__Supplied material__:

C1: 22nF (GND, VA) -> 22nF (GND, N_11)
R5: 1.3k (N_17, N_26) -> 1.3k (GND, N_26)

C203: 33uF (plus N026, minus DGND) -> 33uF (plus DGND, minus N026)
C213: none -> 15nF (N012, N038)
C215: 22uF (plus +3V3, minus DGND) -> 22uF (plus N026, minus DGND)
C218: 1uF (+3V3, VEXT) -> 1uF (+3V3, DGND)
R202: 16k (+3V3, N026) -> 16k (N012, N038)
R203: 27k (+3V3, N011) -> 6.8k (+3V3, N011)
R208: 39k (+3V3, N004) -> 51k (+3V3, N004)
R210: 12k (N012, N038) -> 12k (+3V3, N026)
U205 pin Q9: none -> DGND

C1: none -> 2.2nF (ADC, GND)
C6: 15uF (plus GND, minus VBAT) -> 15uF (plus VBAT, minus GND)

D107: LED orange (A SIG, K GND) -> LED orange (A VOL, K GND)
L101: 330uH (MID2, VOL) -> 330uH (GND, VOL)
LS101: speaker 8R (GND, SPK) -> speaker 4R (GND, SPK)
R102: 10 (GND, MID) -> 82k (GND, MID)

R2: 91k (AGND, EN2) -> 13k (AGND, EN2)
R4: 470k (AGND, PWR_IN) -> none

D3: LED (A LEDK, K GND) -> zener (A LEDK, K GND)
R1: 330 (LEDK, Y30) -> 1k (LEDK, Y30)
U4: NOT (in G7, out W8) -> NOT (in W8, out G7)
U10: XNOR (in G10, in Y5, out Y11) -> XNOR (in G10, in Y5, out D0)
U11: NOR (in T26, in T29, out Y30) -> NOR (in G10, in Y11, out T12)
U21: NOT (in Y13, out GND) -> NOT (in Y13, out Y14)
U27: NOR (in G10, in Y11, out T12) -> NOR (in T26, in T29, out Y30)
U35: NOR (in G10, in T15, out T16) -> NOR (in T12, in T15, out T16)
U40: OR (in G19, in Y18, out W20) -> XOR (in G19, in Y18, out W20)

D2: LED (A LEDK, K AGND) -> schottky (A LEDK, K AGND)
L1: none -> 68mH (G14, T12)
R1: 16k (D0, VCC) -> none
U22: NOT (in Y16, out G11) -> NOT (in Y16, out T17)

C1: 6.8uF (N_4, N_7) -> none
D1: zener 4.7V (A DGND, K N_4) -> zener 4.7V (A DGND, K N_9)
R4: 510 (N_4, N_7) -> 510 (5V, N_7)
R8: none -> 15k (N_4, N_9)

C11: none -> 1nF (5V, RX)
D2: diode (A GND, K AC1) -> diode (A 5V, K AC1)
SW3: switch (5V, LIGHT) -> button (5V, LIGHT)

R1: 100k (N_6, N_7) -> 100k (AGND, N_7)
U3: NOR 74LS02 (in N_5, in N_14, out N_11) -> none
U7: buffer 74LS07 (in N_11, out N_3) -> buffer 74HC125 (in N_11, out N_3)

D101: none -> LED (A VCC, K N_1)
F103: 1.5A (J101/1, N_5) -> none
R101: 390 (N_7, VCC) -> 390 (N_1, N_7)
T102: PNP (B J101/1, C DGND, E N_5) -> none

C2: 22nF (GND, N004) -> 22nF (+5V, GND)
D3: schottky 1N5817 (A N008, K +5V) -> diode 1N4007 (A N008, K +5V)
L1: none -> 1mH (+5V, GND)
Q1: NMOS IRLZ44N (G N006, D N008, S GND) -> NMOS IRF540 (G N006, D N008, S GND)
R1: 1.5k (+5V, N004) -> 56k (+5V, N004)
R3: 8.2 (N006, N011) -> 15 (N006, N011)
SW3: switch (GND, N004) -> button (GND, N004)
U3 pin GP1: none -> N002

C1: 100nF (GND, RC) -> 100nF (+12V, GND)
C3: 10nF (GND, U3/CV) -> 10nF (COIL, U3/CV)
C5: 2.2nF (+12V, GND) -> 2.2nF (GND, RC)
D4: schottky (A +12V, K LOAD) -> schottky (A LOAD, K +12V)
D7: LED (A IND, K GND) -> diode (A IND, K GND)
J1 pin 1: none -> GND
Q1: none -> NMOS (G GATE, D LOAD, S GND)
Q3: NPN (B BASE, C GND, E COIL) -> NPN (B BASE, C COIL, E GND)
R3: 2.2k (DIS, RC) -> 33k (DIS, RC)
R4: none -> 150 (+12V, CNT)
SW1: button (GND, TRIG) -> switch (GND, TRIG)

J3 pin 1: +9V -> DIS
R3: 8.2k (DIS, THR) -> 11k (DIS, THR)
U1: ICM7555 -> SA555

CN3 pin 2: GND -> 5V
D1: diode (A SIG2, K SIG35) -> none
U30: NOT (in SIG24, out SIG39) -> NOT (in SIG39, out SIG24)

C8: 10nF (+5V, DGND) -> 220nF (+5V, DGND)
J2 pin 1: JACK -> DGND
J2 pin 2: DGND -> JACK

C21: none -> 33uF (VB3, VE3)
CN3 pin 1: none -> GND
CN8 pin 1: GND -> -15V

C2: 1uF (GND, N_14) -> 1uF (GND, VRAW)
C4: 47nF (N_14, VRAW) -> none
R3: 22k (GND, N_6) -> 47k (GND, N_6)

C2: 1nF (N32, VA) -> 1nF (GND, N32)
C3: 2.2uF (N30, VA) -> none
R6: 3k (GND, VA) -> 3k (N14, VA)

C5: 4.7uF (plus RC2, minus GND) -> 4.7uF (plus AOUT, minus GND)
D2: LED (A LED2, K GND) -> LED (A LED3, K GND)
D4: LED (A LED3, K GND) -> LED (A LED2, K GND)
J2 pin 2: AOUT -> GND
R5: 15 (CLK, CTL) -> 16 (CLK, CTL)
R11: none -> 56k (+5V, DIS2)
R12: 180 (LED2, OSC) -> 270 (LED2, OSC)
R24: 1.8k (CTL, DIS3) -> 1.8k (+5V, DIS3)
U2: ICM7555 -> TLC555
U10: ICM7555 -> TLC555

__Exercise aim__:
Which lines of the data include the string "diode"? Copy each of them.

__Reply to the task__:
D2: diode (A GND, K AC1) -> diode (A 5V, K AC1)
D3: schottky 1N5817 (A N008, K +5V) -> diode 1N4007 (A N008, K +5V)
D7: LED (A IND, K GND) -> diode (A IND, K GND)
D1: diode (A SIG2, K SIG35) -> none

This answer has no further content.